INSTRUCTIONS TO FOLLOW
Copy exactly, please, each line of the data below until the line that contains "RGB2 pin G: A2 -> D12" has been copied, beginning at the top.

SUPPLIED INFORMATION
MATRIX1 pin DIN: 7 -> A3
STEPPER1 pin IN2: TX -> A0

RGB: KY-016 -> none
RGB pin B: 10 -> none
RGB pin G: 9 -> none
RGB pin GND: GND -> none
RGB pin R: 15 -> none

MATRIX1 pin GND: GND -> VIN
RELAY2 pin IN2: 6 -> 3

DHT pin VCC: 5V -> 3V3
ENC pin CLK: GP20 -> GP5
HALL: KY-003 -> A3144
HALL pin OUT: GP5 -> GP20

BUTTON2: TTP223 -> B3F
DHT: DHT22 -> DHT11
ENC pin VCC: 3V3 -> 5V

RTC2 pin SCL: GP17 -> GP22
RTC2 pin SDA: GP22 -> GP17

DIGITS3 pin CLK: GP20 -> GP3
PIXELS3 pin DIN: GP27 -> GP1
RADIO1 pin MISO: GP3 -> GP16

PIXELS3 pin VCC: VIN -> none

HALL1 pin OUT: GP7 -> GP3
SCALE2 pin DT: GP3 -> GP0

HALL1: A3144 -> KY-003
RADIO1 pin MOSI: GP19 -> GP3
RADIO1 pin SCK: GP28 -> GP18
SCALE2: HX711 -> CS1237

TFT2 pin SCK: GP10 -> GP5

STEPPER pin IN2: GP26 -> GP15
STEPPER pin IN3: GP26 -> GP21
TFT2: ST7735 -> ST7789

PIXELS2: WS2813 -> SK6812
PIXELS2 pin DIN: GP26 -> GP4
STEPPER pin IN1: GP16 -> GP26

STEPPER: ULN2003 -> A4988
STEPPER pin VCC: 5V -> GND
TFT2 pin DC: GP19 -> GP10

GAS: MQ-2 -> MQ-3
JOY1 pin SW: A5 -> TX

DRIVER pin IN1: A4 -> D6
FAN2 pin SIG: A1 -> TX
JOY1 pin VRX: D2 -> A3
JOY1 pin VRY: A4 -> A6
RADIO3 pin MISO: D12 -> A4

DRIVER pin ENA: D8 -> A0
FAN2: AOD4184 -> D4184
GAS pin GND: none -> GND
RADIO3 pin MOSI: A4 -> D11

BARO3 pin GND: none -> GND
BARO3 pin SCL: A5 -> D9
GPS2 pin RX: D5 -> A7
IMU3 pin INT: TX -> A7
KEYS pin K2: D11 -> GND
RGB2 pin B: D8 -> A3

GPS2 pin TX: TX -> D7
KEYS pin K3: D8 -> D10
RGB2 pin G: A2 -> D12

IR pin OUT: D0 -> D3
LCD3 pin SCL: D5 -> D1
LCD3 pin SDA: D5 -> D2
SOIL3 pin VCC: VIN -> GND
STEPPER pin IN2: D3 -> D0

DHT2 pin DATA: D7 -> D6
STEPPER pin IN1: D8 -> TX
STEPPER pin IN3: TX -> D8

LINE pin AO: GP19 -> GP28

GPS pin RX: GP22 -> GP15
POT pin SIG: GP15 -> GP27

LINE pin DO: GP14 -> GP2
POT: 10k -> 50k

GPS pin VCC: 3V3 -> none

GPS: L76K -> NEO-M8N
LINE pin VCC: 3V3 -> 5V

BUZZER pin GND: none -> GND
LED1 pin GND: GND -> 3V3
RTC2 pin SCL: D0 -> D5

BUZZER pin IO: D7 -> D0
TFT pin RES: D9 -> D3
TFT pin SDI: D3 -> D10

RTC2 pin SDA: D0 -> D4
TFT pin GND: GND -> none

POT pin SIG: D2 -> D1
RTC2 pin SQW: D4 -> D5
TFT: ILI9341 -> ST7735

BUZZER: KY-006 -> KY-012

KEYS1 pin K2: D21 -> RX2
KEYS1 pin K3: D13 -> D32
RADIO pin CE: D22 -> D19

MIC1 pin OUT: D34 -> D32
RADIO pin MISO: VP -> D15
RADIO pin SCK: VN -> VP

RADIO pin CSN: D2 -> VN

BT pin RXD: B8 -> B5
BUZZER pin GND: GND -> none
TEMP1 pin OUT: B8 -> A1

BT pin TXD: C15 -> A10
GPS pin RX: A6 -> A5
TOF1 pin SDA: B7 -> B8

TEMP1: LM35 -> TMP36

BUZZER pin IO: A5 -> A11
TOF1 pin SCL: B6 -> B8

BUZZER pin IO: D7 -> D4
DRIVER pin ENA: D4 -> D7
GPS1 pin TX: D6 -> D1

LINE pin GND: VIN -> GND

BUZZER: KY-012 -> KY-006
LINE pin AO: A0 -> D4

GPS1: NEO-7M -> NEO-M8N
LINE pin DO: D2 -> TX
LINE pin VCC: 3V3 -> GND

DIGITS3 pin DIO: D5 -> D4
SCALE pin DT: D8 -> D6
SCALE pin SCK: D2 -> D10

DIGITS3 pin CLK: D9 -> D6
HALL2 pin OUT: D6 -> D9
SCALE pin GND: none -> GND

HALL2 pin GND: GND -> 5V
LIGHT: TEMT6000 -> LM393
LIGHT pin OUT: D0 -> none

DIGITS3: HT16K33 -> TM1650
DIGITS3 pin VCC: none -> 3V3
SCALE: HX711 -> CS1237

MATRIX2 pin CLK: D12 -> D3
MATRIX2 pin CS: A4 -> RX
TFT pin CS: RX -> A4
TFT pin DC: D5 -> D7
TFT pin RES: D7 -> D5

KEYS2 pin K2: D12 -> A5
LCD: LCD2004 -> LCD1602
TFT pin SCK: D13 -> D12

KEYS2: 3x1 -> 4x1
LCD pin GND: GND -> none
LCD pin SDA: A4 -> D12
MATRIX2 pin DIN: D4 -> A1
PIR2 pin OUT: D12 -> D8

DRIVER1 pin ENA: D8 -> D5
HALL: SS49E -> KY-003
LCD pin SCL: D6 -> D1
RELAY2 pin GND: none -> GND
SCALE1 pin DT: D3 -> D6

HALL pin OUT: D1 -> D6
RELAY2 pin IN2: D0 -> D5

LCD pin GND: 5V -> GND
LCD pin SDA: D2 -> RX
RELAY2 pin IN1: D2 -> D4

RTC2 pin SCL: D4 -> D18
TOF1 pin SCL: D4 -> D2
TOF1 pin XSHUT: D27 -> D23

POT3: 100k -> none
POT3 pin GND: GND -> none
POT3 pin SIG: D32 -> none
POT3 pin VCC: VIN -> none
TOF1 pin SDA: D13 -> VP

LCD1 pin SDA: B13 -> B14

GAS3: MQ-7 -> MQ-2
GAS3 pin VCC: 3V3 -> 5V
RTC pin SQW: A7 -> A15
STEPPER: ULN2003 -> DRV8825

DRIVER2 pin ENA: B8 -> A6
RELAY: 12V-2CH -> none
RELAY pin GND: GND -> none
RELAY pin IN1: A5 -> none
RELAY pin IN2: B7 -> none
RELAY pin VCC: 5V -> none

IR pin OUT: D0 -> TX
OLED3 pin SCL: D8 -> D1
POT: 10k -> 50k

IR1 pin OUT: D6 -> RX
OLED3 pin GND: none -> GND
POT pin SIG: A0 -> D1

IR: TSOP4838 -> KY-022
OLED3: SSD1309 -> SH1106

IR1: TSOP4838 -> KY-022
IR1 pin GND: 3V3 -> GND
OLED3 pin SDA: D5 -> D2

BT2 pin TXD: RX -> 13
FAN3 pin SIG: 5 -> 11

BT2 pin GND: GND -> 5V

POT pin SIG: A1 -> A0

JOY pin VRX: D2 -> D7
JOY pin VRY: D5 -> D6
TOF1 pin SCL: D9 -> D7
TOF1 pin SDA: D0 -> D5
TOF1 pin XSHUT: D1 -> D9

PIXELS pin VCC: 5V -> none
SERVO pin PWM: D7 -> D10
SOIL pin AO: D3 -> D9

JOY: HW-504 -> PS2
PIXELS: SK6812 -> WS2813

FINISHED TASK
MATRIX1 pin DIN: 7 -> A3
STEPPER1 pin IN2: TX -> A0

RGB: KY-016 -> none
RGB pin B: 10 -> none
RGB pin G: 9 -> none
RGB pin GND: GND -> none
RGB pin R: 15 -> none

MATRIX1 pin GND: GND -> VIN
RELAY2 pin IN2: 6 -> 3

DHT pin VCC: 5V -> 3V3
ENC pin CLK: GP20 -> GP5
HALL: KY-003 -> A3144
HALL pin OUT: GP5 -> GP20

BUTTON2: TTP223 -> B3F
DHT: DHT22 -> DHT11
ENC pin VCC: 3V3 -> 5V

RTC2 pin SCL: GP17 -> GP22
RTC2 pin SDA: GP22 -> GP17

DIGITS3 pin CLK: GP20 -> GP3
PIXELS3 pin DIN: GP27 -> GP1
RADIO1 pin MISO: GP3 -> GP16

PIXELS3 pin VCC: VIN -> none

HALL1 pin OUT: GP7 -> GP3
SCALE2 pin DT: GP3 -> GP0

HALL1: A3144 -> KY-003
RADIO1 pin MOSI: GP19 -> GP3
RADIO1 pin SCK: GP28 -> GP18
SCALE2: HX711 -> CS1237

TFT2 pin SCK: GP10 -> GP5

STEPPER pin IN2: GP26 -> GP15
STEPPER pin IN3: GP26 -> GP21
TFT2: ST7735 -> ST7789

PIXELS2: WS2813 -> SK6812
PIXELS2 pin DIN: GP26 -> GP4
STEPPER pin IN1: GP16 -> GP26

STEPPER: ULN2003 -> A4988
STEPPER pin VCC: 5V -> GND
TFT2 pin DC: GP19 -> GP10

GAS: MQ-2 -> MQ-3
JOY1 pin SW: A5 -> TX

DRIVER pin IN1: A4 -> D6
FAN2 pin SIG: A1 -> TX
JOY1 pin VRX: D2 -> A3
JOY1 pin VRY: A4 -> A6
RADIO3 pin MISO: D12 -> A4

DRIVER pin ENA: D8 -> A0
FAN2: AOD4184 -> D4184
GAS pin GND: none -> GND
RADIO3 pin MOSI: A4 -> D11

BARO3 pin GND: none -> GND
BARO3 pin SCL: A5 -> D9
GPS2 pin RX: D5 -> A7
IMU3 pin INT: TX -> A7
KEYS pin K2: D11 -> GND
RGB2 pin B: D8 -> A3

GPS2 pin TX: TX -> D7
KEYS pin K3: D8 -> D10
RGB2 pin G: A2 -> D12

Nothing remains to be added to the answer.